= YOUR INSTRUCTIONS =
What you return should be every record, retyped without a single change.

--- START ---

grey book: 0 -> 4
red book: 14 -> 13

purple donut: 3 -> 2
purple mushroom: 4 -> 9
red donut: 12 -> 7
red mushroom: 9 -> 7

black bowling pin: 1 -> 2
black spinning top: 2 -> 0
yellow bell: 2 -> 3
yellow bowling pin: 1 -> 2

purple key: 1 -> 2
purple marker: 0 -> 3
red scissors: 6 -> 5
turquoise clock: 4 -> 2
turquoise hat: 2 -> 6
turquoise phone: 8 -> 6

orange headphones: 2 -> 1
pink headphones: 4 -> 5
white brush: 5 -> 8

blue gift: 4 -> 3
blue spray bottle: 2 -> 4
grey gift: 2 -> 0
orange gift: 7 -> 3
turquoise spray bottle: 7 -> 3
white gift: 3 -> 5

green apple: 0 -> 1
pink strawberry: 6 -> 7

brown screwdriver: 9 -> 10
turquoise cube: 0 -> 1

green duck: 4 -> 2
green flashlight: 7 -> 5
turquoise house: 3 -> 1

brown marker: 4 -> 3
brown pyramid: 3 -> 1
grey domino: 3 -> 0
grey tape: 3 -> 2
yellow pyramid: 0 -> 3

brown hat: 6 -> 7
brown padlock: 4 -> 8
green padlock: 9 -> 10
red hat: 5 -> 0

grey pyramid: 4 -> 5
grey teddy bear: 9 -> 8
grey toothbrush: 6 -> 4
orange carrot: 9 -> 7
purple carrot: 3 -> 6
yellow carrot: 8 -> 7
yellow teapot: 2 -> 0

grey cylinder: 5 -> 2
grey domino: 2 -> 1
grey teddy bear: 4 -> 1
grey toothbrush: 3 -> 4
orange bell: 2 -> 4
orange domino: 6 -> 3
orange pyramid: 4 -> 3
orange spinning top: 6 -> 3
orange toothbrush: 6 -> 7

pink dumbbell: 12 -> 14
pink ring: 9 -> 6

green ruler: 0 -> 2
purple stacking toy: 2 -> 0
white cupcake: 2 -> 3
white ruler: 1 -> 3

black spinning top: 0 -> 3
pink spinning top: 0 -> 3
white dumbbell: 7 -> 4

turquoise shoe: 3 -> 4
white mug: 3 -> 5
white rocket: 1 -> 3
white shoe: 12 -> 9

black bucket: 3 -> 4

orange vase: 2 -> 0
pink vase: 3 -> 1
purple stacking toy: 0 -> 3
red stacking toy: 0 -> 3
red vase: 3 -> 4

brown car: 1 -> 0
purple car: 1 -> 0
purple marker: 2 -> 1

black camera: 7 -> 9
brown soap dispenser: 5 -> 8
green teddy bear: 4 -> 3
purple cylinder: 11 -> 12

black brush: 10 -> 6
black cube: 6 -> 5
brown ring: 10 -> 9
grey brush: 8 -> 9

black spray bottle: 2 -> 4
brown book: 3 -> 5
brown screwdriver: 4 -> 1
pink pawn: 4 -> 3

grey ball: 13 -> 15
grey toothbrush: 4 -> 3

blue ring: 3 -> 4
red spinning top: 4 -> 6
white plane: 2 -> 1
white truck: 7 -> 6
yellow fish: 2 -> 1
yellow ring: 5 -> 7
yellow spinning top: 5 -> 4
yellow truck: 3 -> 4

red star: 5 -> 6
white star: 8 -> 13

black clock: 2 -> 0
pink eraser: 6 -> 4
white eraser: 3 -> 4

--- END ---

= EXERCISE RESULT =
grey book: 0 -> 4
red book: 14 -> 13

purple donut: 3 -> 2
purple mushroom: 4 -> 9
red donut: 12 -> 7
red mushroom: 9 -> 7

black bowling pin: 1 -> 2
black spinning top: 2 -> 0
yellow bell: 2 -> 3
yellow bowling pin: 1 -> 2

purple key: 1 -> 2
purple marker: 0 -> 3
red scissors: 6 -> 5
turquoise clock: 4 -> 2
turquoise hat: 2 -> 6
turquoise phone: 8 -> 6

orange headphones: 2 -> 1
pink headphones: 4 -> 5
white brush: 5 -> 8

blue gift: 4 -> 3
blue spray bottle: 2 -> 4
grey gift: 2 -> 0
orange gift: 7 -> 3
turquoise spray bottle: 7 -> 3
white gift: 3 -> 5

green apple: 0 -> 1
pink strawberry: 6 -> 7

brown screwdriver: 9 -> 10
turquoise cube: 0 -> 1

green duck: 4 -> 2
green flashlight: 7 -> 5
turquoise house: 3 -> 1

brown marker: 4 -> 3
brown pyramid: 3 -> 1
grey domino: 3 -> 0
grey tape: 3 -> 2
yellow pyramid: 0 -> 3

brown hat: 6 -> 7
brown padlock: 4 -> 8
green padlock: 9 -> 10
red hat: 5 -> 0

grey pyramid: 4 -> 5
grey teddy bear: 9 -> 8
grey toothbrush: 6 -> 4
orange carrot: 9 -> 7
purple carrot: 3 -> 6
yellow carrot: 8 -> 7
yellow teapot: 2 -> 0

grey cylinder: 5 -> 2
grey domino: 2 -> 1
grey teddy bear: 4 -> 1
grey toothbrush: 3 -> 4
orange bell: 2 -> 4
orange domino: 6 -> 3
orange pyramid: 4 -> 3
orange spinning top: 6 -> 3
orange toothbrush: 6 -> 7

pink dumbbell: 12 -> 14
pink ring: 9 -> 6

green ruler: 0 -> 2
purple stacking toy: 2 -> 0
white cupcake: 2 -> 3
white ruler: 1 -> 3

black spinning top: 0 -> 3
pink spinning top: 0 -> 3
white dumbbell: 7 -> 4

turquoise shoe: 3 -> 4
white mug: 3 -> 5
white rocket: 1 -> 3
white shoe: 12 -> 9

black bucket: 3 -> 4

orange vase: 2 -> 0
pink vase: 3 -> 1
purple stacking toy: 0 -> 3
red stacking toy: 0 -> 3
red vase: 3 -> 4

brown car: 1 -> 0
purple car: 1 -> 0
purple marker: 2 -> 1

black camera: 7 -> 9
brown soap dispenser: 5 -> 8
green teddy bear: 4 -> 3
purple cylinder: 11 -> 12

black brush: 10 -> 6
black cube: 6 -> 5
brown ring: 10 -> 9
grey brush: 8 -> 9

black spray bottle: 2 -> 4
brown book: 3 -> 5
brown screwdriver: 4 -> 1
pink pawn: 4 -> 3

grey ball: 13 -> 15
grey toothbrush: 4 -> 3

blue ring: 3 -> 4
red spinning top: 4 -> 6
white plane: 2 -> 1
white truck: 7 -> 6
yellow fish: 2 -> 1
yellow ring: 5 -> 7
yellow spinning top: 5 -> 4
yellow truck: 3 -> 4

red star: 5 -> 6
white star: 8 -> 13

black clock: 2 -> 0
pink eraser: 6 -> 4
white eraser: 3 -> 4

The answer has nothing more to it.